## Aim of the task
Leave the images aside and copy out the whole listing, exact to the word.

## Data provided

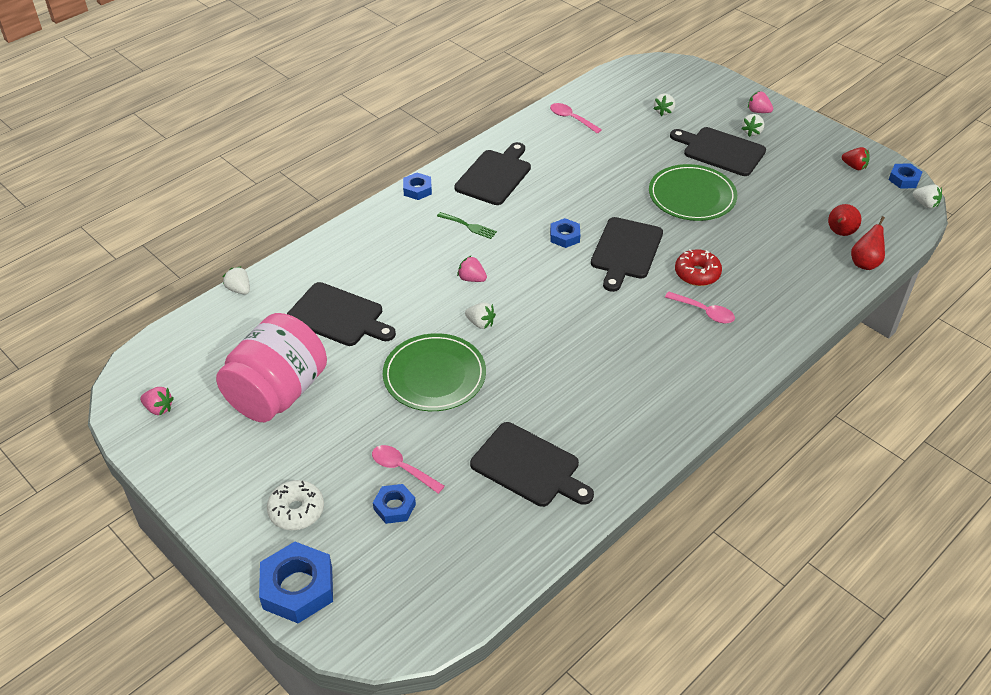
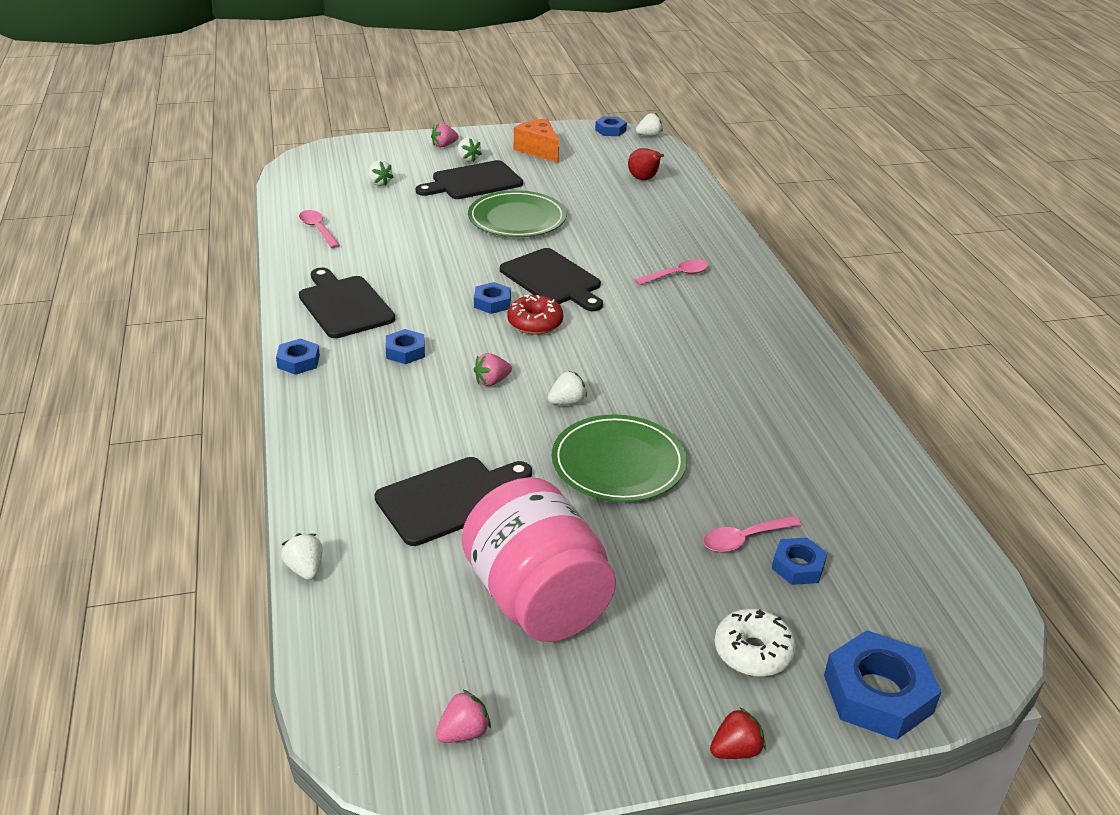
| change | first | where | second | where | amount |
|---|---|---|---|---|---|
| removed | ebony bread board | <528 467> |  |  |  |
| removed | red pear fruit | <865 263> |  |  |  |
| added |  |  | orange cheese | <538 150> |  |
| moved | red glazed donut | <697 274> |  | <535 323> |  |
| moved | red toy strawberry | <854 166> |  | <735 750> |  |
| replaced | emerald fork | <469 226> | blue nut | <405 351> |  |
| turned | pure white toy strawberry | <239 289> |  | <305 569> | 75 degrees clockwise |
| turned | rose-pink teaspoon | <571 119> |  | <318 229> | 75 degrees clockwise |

## Reply to the task
| change | first | where | second | where | amount |
|---|---|---|---|---|---|
| removed | ebony bread board | <528 467> |  |  |  |
| removed | red pear fruit | <865 263> |  |  |  |
| added |  |  | orange cheese | <538 150> |  |
| moved | red glazed donut | <697 274> |  | <535 323> |  |
| moved | red toy strawberry | <854 166> |  | <735 750> |  |
| replaced | emerald fork | <469 226> | blue nut | <405 351> |  |
| turned | pure white toy strawberry | <239 289> |  | <305 569> | 75 degrees clockwise |
| turned | rose-pink teaspoon | <571 119> |  | <318 229> | 75 degrees clockwise |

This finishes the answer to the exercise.